Exercise description —
From the first line to the last, restate the material word for word; pictures stay out.

-- Opening Marker --

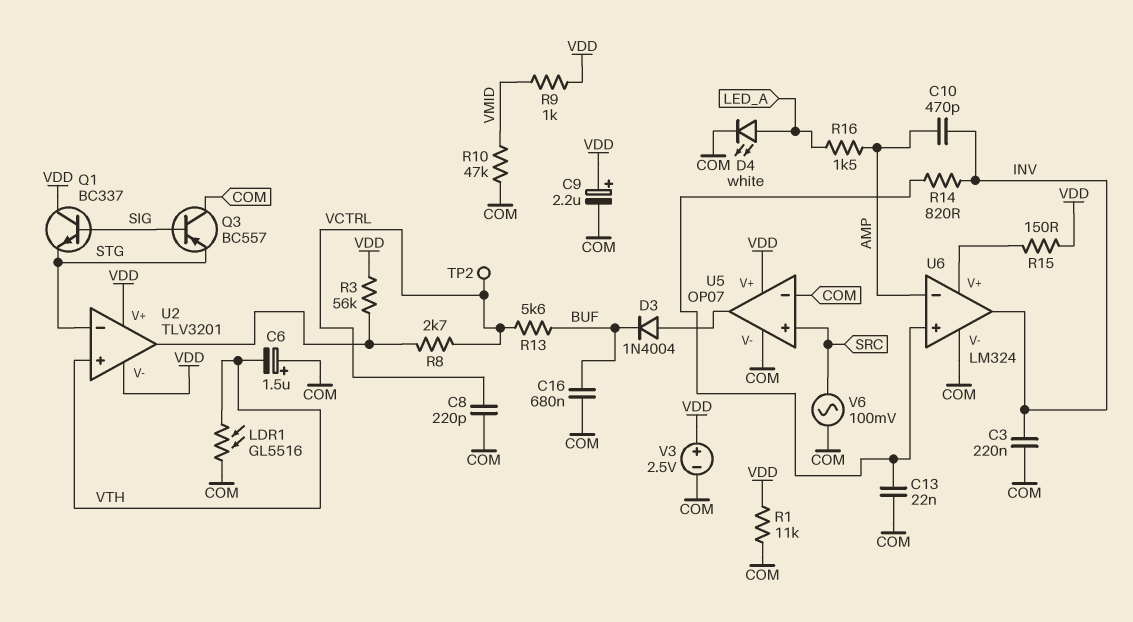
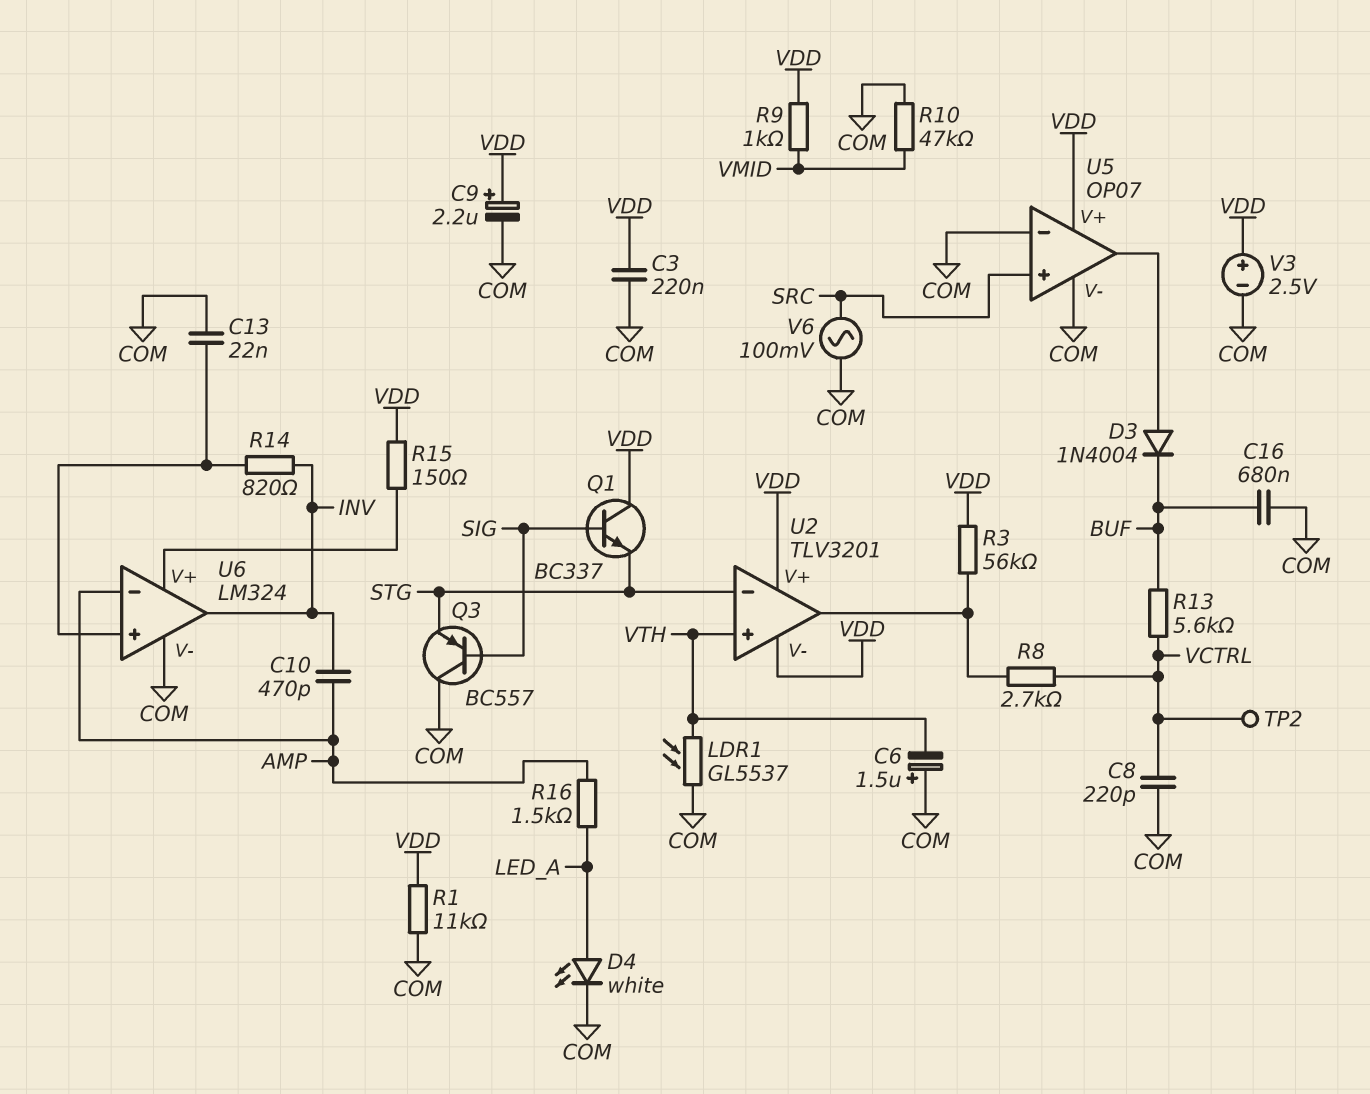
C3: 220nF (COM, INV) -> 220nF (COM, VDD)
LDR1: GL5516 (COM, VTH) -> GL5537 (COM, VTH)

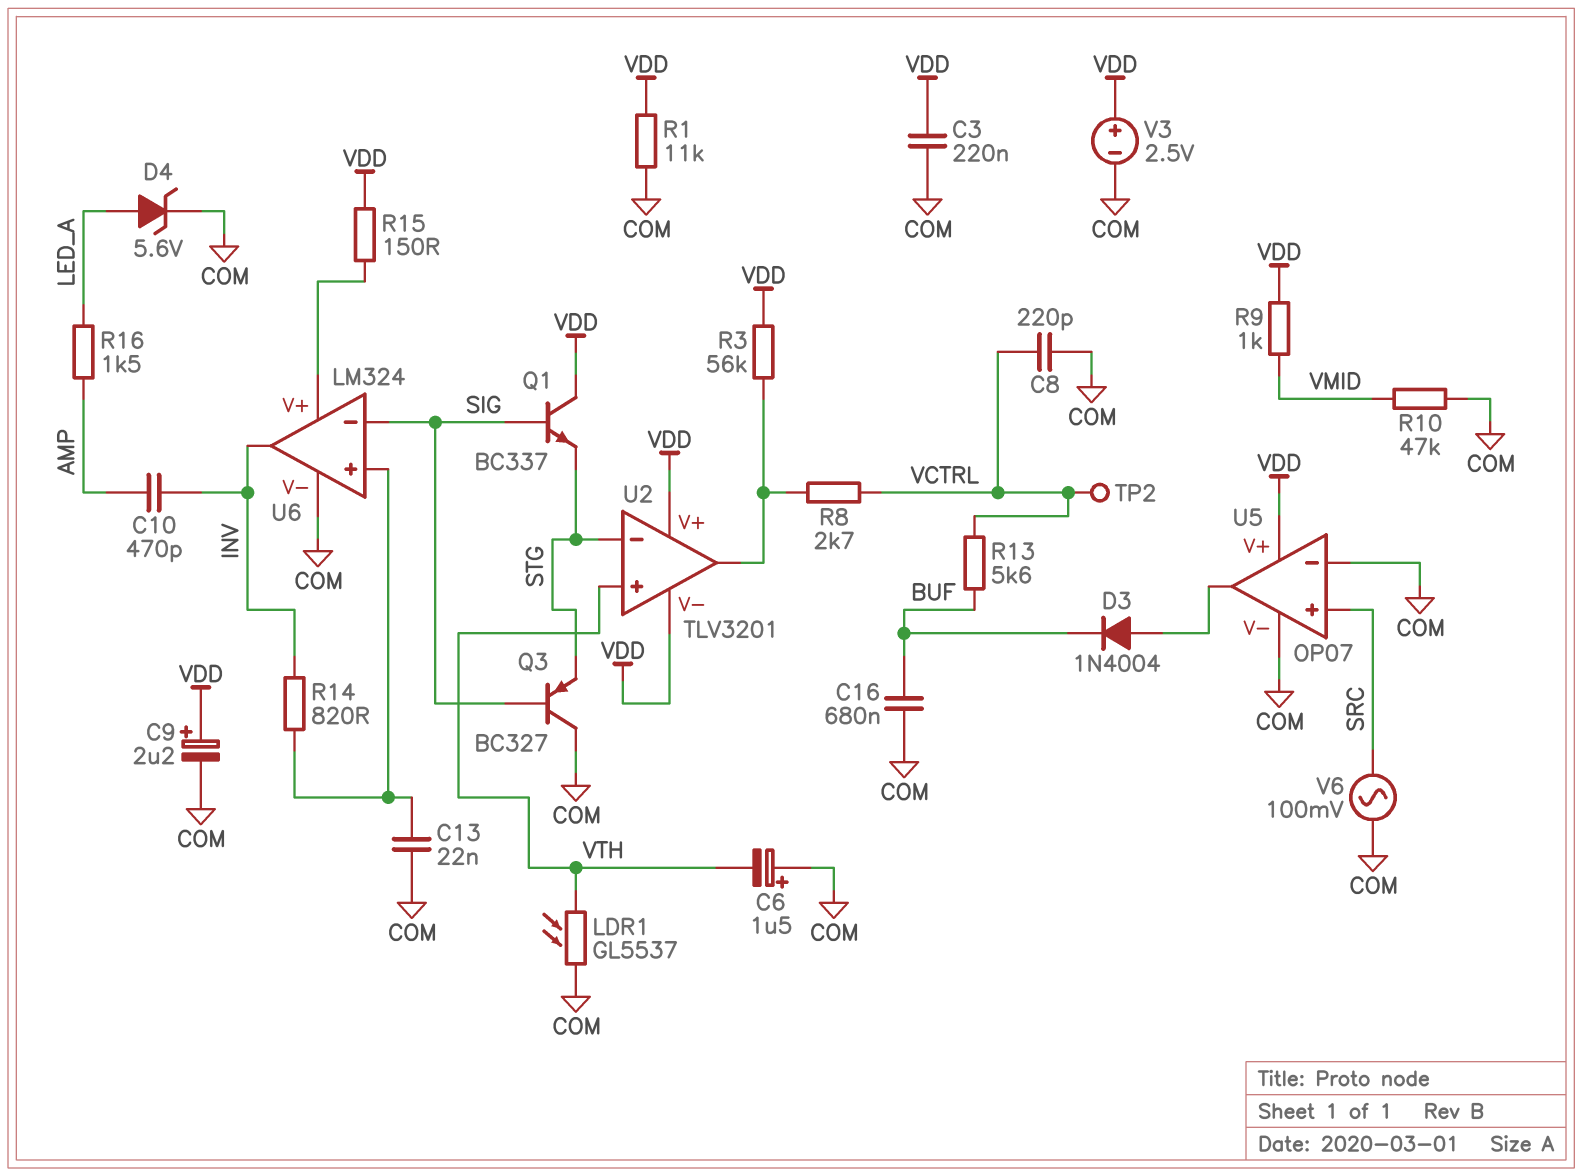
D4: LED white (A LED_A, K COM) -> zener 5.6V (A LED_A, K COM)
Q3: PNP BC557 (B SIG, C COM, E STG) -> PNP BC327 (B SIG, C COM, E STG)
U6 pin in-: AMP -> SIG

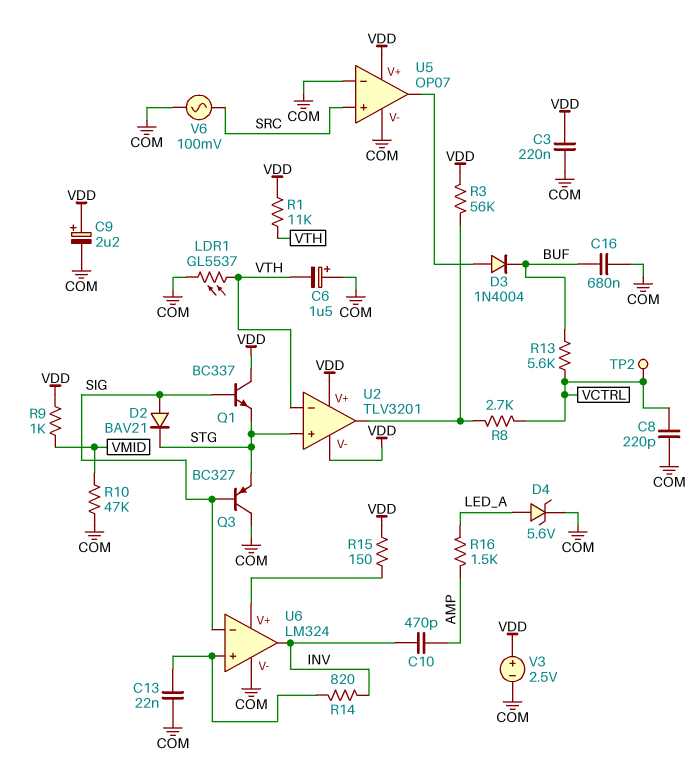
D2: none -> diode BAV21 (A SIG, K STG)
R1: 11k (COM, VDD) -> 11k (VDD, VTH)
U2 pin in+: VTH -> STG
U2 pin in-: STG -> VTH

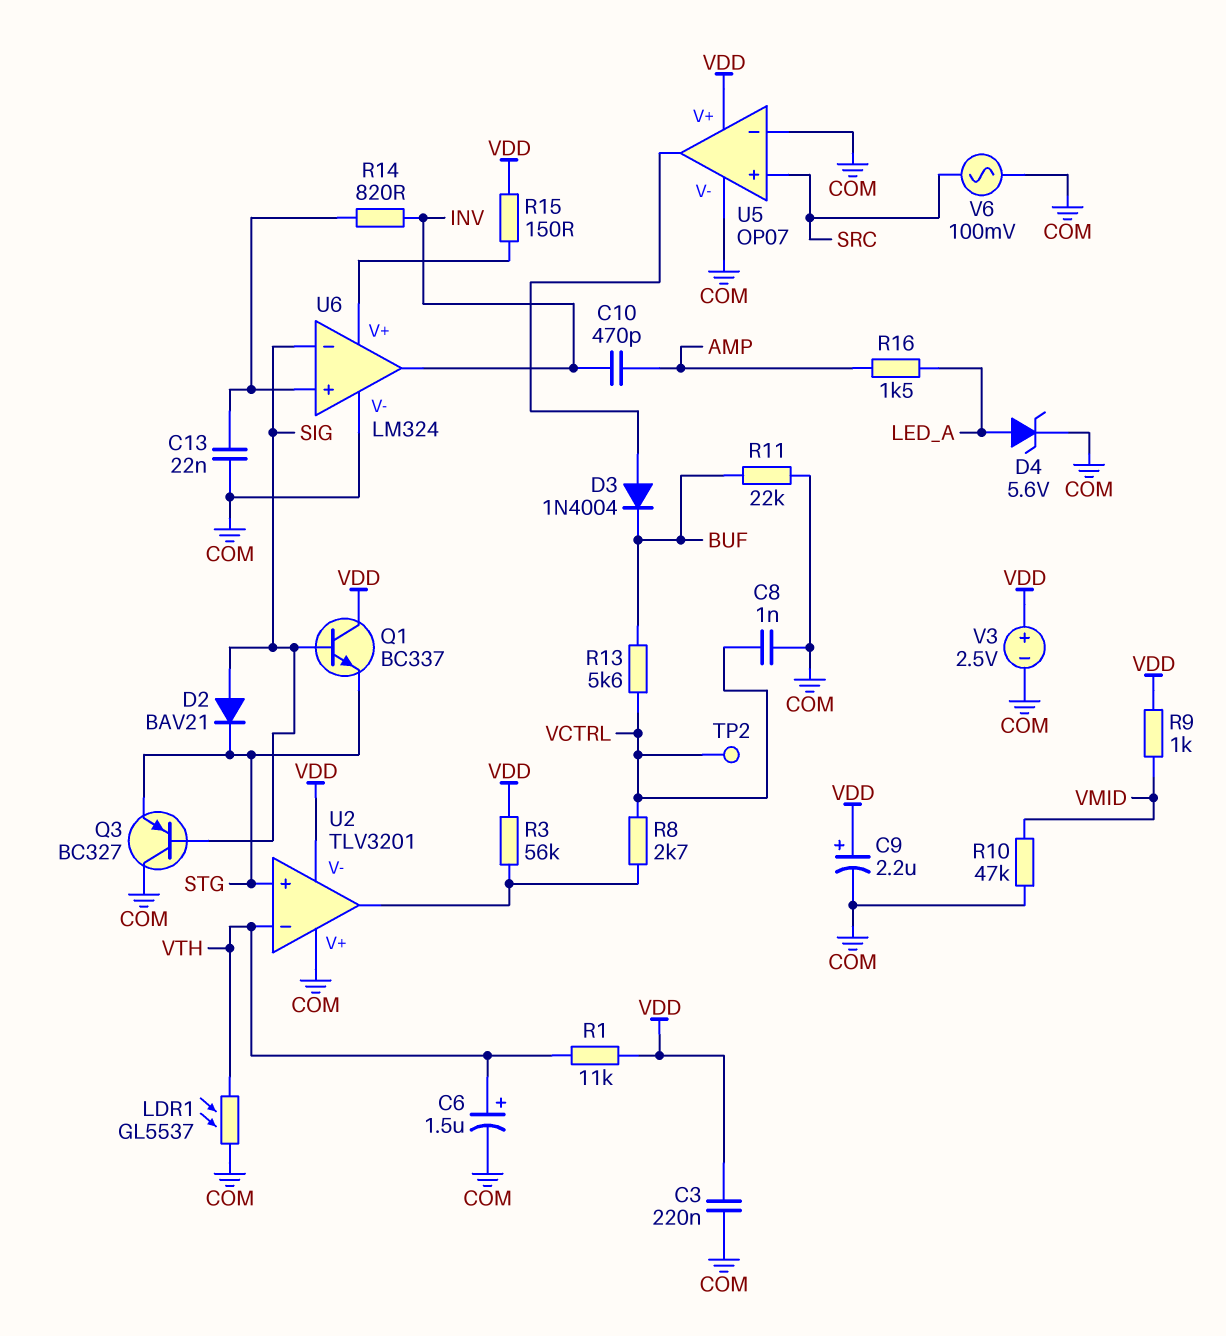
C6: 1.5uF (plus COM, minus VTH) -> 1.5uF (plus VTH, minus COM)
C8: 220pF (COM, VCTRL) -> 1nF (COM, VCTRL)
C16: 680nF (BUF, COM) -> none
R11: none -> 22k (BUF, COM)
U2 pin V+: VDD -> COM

-- Closing Marker --

The answer —
C3: 220nF (COM, INV) -> 220nF (COM, VDD)
LDR1: GL5516 (COM, VTH) -> GL5537 (COM, VTH)

D4: LED white (A LED_A, K COM) -> zener 5.6V (A LED_A, K COM)
Q3: PNP BC557 (B SIG, C COM, E STG) -> PNP BC327 (B SIG, C COM, E STG)
U6 pin in-: AMP -> SIG

D2: none -> diode BAV21 (A SIG, K STG)
R1: 11k (COM, VDD) -> 11k (VDD, VTH)
U2 pin in+: VTH -> STG
U2 pin in-: STG -> VTH

C6: 1.5uF (plus COM, minus VTH) -> 1.5uF (plus VTH, minus COM)
C8: 220pF (COM, VCTRL) -> 1nF (COM, VCTRL)
C16: 680nF (BUF, COM) -> none
R11: none -> 22k (BUF, COM)
U2 pin V+: VDD -> COM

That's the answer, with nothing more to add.